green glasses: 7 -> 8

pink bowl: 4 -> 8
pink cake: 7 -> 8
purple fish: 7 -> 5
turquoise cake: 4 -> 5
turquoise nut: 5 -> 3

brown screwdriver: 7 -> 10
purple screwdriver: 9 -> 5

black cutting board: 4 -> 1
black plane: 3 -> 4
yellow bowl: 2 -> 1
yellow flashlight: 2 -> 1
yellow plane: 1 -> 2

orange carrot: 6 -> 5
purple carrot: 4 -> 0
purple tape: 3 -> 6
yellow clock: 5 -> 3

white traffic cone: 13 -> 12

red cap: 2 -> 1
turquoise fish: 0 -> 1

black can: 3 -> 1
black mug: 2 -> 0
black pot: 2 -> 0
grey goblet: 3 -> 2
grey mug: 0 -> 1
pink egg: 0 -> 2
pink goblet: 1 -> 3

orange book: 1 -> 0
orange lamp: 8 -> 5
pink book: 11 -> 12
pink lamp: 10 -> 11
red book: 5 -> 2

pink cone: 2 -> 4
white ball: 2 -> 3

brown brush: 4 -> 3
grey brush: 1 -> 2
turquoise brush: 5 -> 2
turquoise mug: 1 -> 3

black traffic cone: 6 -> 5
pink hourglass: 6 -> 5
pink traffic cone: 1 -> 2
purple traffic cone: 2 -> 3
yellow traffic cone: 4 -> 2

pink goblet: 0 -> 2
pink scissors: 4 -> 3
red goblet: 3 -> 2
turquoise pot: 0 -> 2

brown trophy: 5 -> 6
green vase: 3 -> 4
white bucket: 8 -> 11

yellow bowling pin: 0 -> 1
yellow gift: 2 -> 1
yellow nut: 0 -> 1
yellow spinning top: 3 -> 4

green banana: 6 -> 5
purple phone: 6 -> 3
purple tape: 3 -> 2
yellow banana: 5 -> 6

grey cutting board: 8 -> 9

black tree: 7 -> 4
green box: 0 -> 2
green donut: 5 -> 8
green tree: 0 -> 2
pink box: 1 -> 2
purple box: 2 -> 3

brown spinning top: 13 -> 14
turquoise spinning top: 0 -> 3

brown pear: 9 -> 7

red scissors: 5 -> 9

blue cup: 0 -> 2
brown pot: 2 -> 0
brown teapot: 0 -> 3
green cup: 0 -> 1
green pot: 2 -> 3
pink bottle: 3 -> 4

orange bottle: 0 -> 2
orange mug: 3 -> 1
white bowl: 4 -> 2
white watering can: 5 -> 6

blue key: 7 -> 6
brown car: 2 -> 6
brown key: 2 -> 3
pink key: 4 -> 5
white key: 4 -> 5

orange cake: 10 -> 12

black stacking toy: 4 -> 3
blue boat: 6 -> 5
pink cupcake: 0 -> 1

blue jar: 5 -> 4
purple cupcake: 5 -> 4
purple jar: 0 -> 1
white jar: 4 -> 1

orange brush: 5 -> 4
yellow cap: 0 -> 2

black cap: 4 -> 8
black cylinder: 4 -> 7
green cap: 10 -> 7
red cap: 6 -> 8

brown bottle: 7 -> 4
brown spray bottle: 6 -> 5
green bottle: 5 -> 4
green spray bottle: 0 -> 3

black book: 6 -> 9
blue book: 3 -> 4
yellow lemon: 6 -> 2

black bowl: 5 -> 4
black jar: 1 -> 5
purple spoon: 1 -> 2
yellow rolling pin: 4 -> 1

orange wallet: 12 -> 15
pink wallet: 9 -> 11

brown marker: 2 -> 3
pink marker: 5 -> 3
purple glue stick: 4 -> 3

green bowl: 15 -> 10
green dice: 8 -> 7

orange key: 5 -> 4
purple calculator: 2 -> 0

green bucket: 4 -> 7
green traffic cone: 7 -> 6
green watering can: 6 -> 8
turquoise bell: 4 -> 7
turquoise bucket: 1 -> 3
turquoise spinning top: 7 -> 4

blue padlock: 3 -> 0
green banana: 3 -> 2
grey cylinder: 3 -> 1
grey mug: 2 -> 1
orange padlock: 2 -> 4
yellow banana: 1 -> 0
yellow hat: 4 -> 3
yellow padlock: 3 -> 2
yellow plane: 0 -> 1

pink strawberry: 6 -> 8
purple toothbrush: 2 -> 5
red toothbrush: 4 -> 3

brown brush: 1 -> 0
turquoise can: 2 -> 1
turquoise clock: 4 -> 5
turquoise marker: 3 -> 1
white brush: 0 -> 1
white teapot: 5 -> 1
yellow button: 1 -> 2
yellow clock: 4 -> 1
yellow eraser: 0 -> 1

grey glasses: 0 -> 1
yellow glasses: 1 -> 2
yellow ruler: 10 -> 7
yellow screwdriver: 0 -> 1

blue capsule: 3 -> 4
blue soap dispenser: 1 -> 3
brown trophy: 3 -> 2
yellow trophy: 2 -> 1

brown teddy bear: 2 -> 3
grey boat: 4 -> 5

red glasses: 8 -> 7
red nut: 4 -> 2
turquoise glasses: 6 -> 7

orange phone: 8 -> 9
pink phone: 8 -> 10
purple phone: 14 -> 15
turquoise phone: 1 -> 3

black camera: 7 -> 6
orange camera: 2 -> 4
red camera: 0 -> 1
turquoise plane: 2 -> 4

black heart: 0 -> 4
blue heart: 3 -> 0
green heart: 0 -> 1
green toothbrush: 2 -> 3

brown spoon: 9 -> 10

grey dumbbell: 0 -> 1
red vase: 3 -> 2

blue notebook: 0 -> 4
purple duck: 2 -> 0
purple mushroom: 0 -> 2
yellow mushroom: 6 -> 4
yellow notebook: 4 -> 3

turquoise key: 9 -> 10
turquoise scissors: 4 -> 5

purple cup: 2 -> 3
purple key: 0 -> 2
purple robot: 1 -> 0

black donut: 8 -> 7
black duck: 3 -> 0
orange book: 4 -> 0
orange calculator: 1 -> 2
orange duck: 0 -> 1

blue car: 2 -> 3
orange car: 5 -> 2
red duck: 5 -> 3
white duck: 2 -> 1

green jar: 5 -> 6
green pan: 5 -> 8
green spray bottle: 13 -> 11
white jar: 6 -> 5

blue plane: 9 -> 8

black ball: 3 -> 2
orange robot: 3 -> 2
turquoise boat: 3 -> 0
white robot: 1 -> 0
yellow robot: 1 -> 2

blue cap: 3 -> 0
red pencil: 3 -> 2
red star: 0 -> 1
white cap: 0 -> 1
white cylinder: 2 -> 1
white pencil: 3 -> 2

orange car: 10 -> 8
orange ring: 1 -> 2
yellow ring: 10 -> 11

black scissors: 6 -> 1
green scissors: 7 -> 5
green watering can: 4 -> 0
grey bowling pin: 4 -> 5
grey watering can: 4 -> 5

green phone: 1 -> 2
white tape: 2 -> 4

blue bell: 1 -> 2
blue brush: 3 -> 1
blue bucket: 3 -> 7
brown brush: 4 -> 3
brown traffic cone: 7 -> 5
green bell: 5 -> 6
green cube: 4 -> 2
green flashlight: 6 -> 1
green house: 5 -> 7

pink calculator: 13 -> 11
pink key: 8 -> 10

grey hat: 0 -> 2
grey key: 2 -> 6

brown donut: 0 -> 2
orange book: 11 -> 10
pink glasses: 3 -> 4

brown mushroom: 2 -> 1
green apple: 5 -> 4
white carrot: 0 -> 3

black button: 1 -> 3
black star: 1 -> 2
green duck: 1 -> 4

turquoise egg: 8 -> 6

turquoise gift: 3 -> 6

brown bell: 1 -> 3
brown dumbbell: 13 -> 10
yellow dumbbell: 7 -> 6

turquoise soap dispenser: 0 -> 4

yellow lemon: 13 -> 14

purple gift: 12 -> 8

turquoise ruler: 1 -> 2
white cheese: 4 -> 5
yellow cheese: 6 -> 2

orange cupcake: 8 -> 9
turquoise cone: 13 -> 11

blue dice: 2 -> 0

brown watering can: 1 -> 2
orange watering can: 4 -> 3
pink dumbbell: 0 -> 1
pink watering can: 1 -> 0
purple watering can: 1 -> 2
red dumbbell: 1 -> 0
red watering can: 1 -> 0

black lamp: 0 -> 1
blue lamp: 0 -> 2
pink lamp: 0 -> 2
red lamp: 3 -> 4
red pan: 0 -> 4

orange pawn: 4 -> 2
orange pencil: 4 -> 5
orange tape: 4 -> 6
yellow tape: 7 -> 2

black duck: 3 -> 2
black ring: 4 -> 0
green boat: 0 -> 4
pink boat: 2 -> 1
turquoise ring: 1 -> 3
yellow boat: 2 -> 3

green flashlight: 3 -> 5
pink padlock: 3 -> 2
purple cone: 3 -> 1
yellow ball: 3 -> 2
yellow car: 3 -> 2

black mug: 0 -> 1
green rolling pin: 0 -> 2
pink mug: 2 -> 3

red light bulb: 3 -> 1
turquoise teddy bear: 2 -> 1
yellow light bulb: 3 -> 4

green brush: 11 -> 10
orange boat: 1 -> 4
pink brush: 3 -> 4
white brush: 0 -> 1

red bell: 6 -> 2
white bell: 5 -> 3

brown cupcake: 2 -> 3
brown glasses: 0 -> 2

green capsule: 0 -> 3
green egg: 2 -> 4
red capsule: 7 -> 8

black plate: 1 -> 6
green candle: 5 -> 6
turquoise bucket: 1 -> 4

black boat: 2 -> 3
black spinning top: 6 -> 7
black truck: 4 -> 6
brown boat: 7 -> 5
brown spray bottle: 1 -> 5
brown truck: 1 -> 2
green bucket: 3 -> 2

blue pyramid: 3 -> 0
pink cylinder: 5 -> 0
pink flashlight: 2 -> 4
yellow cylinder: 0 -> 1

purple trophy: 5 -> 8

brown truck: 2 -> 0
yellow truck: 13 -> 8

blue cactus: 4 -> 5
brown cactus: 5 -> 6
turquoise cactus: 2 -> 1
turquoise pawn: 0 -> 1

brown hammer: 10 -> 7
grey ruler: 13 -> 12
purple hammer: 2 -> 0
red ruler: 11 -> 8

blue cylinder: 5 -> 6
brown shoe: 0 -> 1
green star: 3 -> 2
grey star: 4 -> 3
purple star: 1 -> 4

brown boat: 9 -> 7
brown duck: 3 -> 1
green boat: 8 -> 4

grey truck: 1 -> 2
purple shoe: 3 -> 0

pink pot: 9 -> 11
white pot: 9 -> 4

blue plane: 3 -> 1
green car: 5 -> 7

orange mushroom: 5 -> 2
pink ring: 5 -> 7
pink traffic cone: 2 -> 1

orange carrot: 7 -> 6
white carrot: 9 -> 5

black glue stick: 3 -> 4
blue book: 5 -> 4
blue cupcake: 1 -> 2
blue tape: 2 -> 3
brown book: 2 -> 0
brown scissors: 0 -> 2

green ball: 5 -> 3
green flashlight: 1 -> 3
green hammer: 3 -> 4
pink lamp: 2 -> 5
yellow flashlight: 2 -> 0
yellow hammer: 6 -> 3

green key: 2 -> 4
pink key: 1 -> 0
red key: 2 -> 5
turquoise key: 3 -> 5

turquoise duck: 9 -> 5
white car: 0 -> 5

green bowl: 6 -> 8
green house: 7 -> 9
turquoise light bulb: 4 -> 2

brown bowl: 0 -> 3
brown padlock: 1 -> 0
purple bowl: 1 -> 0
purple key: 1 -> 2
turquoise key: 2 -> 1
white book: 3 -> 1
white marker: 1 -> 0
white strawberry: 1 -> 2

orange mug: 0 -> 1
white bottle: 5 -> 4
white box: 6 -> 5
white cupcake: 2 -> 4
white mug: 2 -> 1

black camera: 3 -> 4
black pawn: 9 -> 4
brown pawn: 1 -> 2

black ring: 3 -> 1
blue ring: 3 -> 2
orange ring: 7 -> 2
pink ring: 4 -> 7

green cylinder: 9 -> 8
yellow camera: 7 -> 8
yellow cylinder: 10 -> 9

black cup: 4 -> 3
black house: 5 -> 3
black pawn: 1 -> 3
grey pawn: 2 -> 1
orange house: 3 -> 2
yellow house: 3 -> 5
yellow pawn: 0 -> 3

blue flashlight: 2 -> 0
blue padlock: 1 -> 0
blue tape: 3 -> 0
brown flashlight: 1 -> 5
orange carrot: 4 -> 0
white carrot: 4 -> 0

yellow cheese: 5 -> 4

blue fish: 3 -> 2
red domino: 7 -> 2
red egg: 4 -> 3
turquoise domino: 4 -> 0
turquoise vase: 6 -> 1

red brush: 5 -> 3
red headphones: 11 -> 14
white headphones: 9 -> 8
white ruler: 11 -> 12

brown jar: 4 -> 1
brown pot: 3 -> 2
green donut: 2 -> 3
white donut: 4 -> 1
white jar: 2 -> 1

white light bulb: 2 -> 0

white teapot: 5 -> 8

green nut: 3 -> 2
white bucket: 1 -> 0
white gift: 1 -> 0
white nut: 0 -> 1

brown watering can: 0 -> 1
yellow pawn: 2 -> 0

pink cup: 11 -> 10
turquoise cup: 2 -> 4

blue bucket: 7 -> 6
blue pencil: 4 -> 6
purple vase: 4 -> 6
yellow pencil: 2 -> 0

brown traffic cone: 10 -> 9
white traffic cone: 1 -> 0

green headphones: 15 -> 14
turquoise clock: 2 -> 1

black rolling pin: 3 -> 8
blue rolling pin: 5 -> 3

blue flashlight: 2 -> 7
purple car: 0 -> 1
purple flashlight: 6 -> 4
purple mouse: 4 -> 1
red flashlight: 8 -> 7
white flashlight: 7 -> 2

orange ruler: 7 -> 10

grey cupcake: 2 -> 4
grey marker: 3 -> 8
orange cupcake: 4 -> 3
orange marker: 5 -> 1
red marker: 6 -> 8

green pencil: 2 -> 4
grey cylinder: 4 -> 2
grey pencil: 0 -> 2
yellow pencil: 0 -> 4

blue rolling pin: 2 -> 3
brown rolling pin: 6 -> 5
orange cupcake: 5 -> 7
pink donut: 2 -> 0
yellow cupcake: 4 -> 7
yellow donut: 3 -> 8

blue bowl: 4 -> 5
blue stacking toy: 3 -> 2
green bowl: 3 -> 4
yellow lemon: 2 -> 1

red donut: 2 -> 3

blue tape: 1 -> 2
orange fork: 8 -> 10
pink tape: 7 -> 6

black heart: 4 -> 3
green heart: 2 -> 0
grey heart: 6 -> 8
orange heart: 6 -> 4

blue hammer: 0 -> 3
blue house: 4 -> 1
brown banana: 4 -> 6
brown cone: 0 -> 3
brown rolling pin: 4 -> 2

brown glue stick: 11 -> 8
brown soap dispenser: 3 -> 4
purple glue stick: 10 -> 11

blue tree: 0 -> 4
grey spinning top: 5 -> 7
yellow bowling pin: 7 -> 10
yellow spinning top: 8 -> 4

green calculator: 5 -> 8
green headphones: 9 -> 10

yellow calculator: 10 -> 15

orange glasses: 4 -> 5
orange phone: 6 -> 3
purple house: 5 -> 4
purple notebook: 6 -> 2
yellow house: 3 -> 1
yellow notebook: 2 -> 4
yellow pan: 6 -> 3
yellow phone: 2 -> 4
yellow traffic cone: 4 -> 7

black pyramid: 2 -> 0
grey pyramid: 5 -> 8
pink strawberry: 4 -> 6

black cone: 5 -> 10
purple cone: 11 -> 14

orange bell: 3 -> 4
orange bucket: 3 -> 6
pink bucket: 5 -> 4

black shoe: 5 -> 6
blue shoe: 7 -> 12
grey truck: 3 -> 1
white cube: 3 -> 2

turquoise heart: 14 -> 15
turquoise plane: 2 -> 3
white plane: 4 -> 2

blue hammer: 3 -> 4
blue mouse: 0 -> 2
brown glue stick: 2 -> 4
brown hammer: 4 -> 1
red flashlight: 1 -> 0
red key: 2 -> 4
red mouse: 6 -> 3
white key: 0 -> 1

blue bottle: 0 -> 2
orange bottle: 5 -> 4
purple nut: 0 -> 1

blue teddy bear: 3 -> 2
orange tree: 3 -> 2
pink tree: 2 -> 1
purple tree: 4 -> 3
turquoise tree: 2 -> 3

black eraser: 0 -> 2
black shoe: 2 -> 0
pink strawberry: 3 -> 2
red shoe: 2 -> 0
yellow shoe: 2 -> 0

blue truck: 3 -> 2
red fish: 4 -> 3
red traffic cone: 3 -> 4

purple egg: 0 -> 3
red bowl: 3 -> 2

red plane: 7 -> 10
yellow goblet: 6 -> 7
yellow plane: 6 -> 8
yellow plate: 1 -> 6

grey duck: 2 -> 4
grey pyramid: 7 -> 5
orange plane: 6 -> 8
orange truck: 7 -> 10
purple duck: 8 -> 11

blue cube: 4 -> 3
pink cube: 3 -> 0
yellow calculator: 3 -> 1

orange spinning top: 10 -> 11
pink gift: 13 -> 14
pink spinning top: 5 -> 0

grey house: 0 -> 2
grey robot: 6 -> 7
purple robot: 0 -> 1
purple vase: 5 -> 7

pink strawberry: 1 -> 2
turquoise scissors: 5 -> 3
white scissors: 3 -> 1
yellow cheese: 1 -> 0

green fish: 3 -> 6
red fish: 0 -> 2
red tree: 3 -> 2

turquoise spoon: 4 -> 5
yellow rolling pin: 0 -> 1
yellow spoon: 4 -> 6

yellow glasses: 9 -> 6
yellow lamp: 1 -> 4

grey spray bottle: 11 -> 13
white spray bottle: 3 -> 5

══════════════════════════════

TASK DIRECTIONS: Retype the records above, but only those lines that fall between the line containing "pink cupcake: 0 -> 1" and the line containing "green bucket: 4 -> 7", with both of those lines included, exactly as written.

REPLY:
pink cupcake: 0 -> 1

blue jar: 5 -> 4
purple cupcake: 5 -> 4
purple jar: 0 -> 1
white jar: 4 -> 1

orange brush: 5 -> 4
yellow cap: 0 -> 2

black cap: 4 -> 8
black cylinder: 4 -> 7
green cap: 10 -> 7
red cap: 6 -> 8

brown bottle: 7 -> 4
brown spray bottle: 6 -> 5
green bottle: 5 -> 4
green spray bottle: 0 -> 3

black book: 6 -> 9
blue book: 3 -> 4
yellow lemon: 6 -> 2

black bowl: 5 -> 4
black jar: 1 -> 5
purple spoon: 1 -> 2
yellow rolling pin: 4 -> 1

orange wallet: 12 -> 15
pink wallet: 9 -> 11

brown marker: 2 -> 3
pink marker: 5 -> 3
purple glue stick: 4 -> 3

green bowl: 15 -> 10
green dice: 8 -> 7

orange key: 5 -> 4
purple calculator: 2 -> 0

green bucket: 4 -> 7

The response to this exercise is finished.